- Material supplied:
-=-=-=-=-

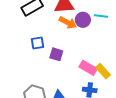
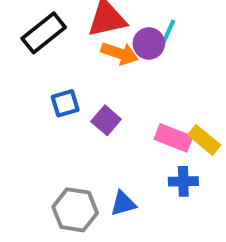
cyan line: (101, 16) -> (168, 33), moved, turned -64
purple square: (56, 54) -> (106, 120), turned 32

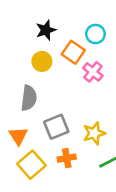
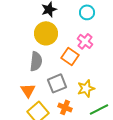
orange square: (73, 52) -> (70, 56), moved
yellow circle: (42, 61) -> (46, 33), size x1.5
orange cross: (67, 158) -> (65, 107), turned 32

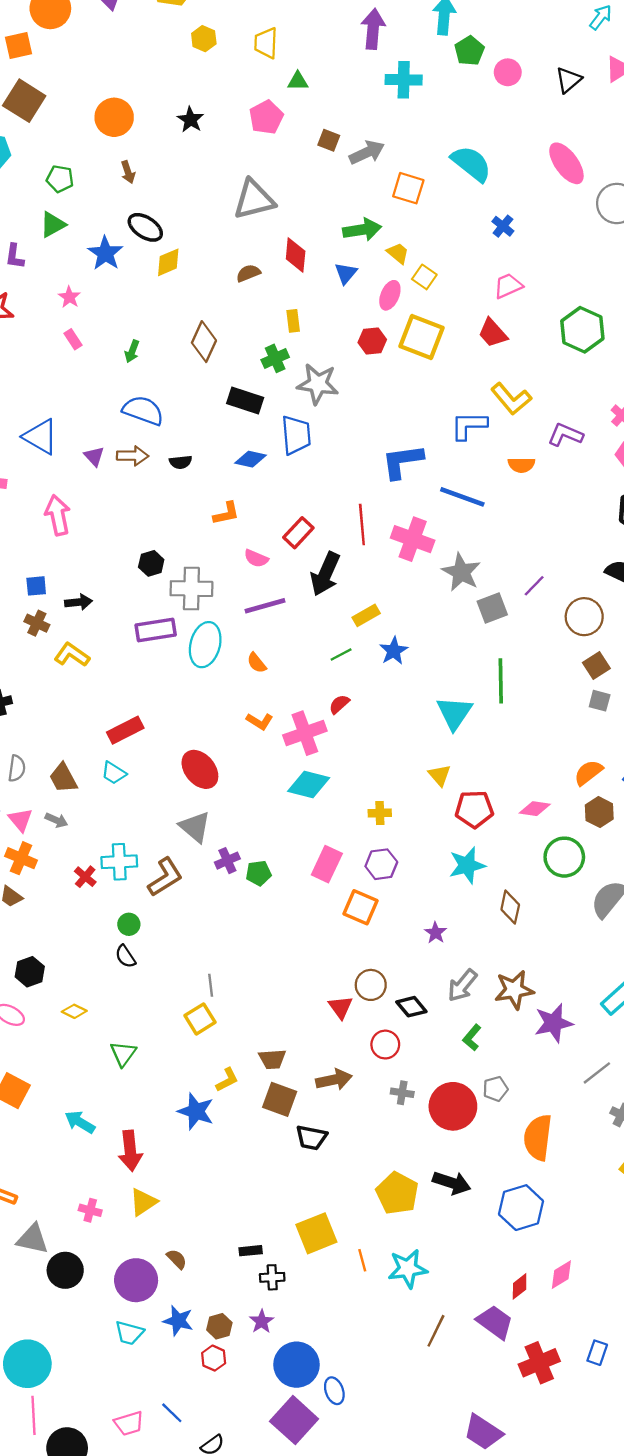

-=-=-=-=-

- Work task: Retype the data in full. Images do not go in the copy.

- Answer section:
cyan line: (101, 16) -> (168, 33), moved, turned -64
purple square: (56, 54) -> (106, 120), turned 32

orange square: (73, 52) -> (70, 56), moved
yellow circle: (42, 61) -> (46, 33), size x1.5
orange cross: (67, 158) -> (65, 107), turned 32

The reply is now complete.